## REQUIRED TASK
Retype the lines of the listing below, from the line holding "gray diamond at" through the line holding "pink cross at (242, 374): rotated", both included, with nothing changed.

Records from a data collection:
-----
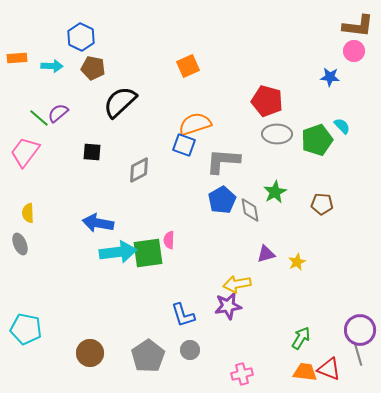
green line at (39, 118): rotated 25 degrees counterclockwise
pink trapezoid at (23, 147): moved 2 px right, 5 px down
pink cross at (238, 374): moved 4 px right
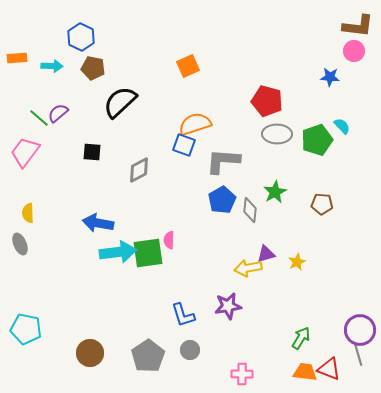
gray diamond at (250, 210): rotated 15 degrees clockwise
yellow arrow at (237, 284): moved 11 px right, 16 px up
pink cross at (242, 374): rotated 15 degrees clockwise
-----
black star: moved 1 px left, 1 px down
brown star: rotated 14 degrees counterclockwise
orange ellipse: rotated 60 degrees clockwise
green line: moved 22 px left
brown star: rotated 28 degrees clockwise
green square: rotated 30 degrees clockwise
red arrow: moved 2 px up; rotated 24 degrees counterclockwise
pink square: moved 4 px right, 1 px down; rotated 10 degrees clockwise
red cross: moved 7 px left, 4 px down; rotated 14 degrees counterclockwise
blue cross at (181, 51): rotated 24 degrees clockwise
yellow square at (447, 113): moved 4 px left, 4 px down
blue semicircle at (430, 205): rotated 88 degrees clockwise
-----
## SOLVED PROBLEM
gray diamond at (250, 210): rotated 15 degrees clockwise
yellow arrow at (237, 284): moved 11 px right, 16 px up
pink cross at (242, 374): rotated 15 degrees clockwise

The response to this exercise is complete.